What needs to be done: List the lines of the records from the line containing "black cross at" through the line containing "yellow pentagon at", including both, as a JSON array of strings with one string per line and any blank lines omitted.

Source data:
'''

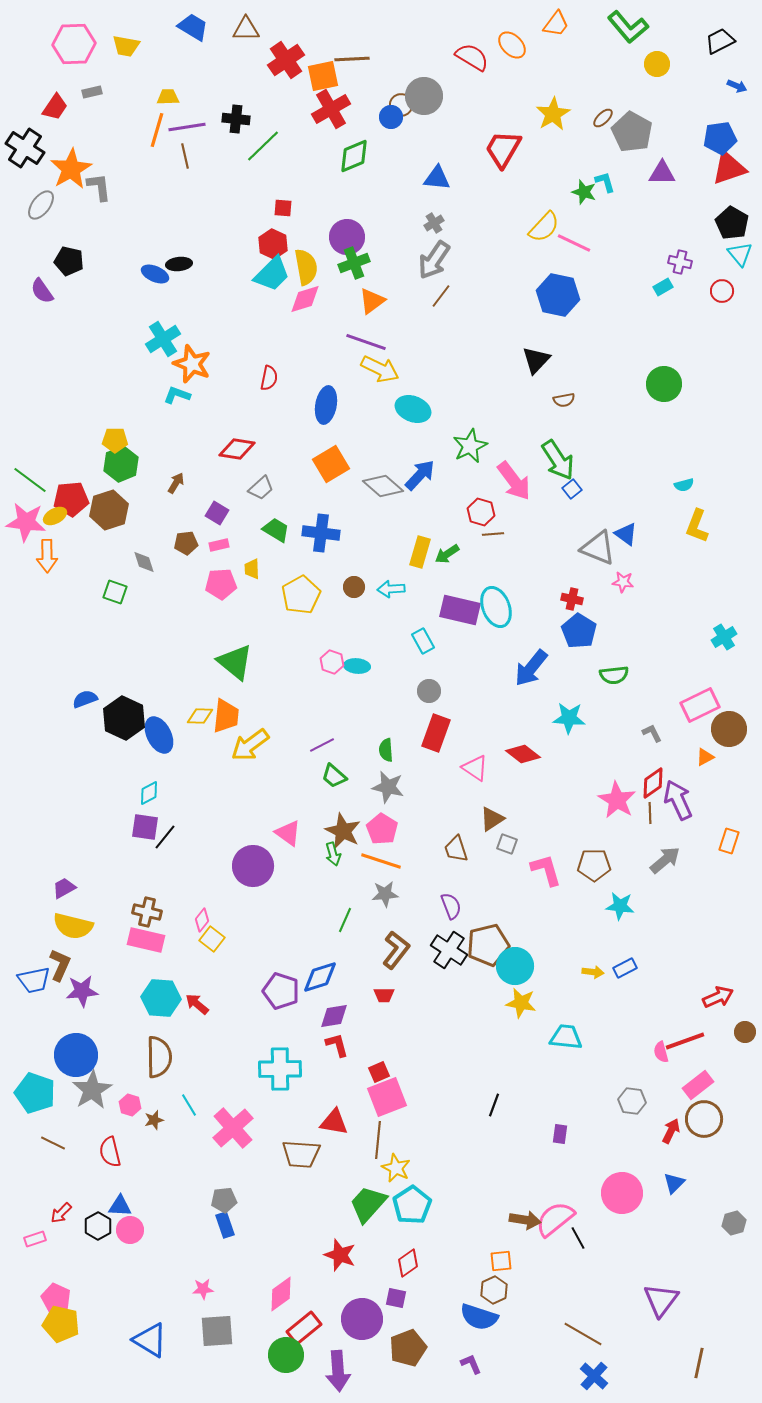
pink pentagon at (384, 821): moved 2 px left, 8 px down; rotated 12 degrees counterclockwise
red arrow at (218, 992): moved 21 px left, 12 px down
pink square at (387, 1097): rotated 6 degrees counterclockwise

'''
'''

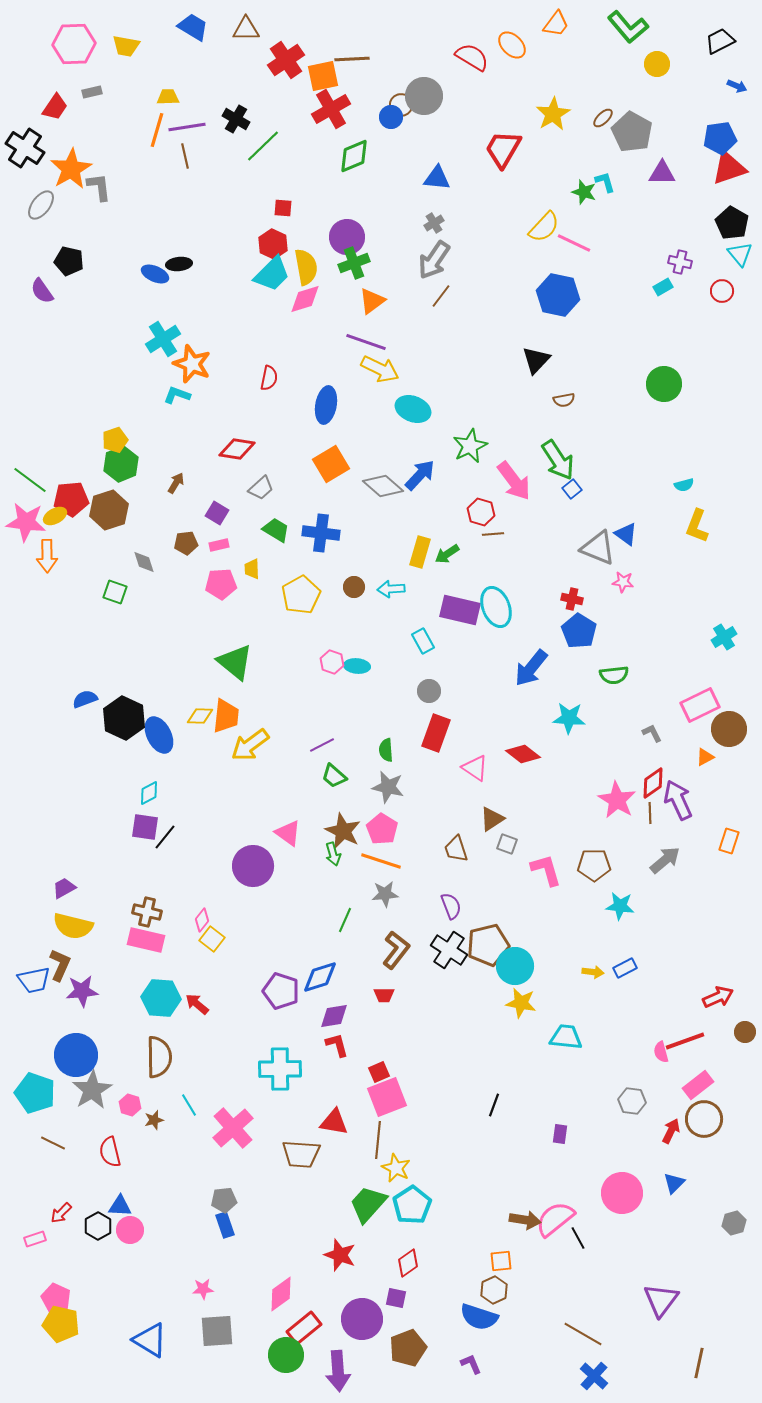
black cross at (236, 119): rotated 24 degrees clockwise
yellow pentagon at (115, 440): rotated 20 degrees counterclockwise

'''
'''

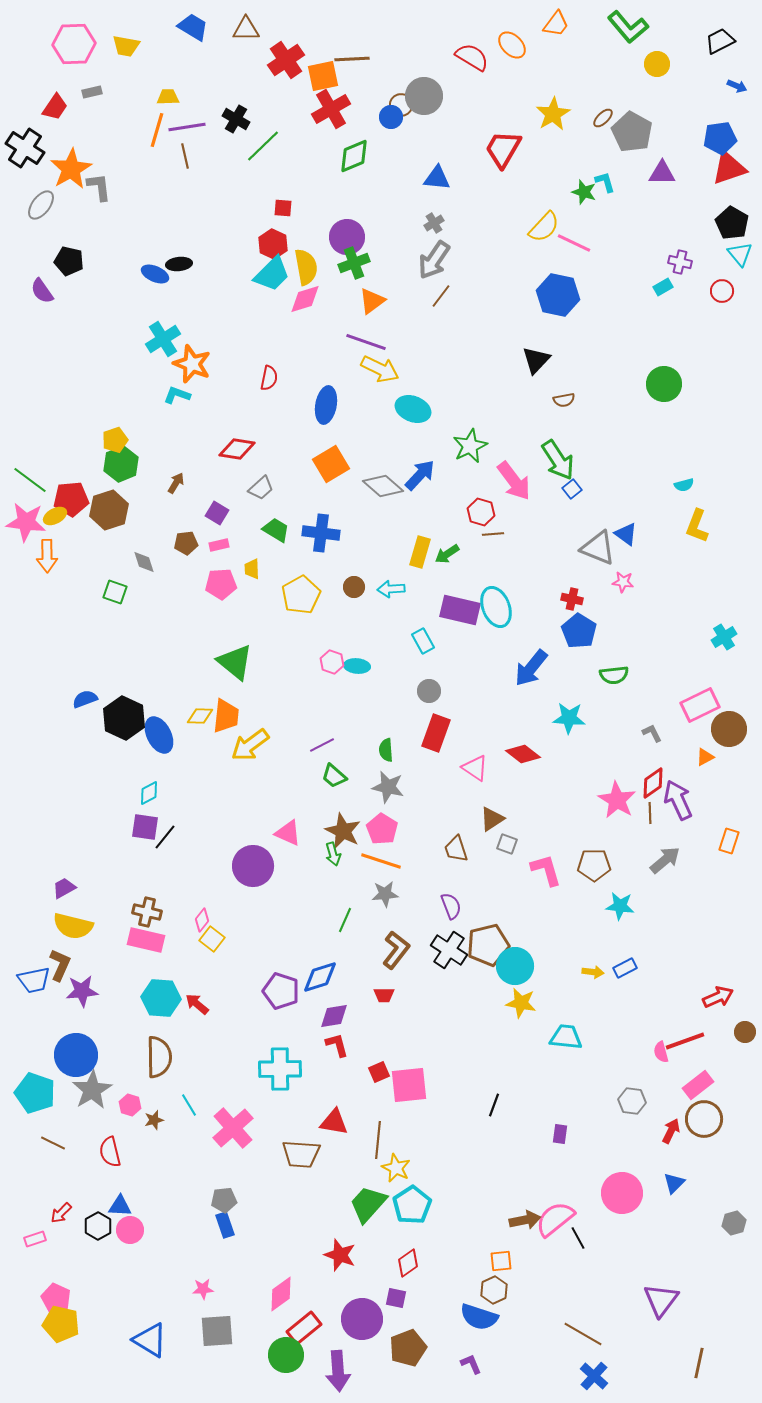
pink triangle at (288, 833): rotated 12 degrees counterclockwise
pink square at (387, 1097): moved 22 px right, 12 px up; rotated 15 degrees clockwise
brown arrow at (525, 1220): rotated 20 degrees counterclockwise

'''

Task result:
[
  "black cross at (236, 119): rotated 24 degrees clockwise",
  "yellow pentagon at (115, 440): rotated 20 degrees counterclockwise"
]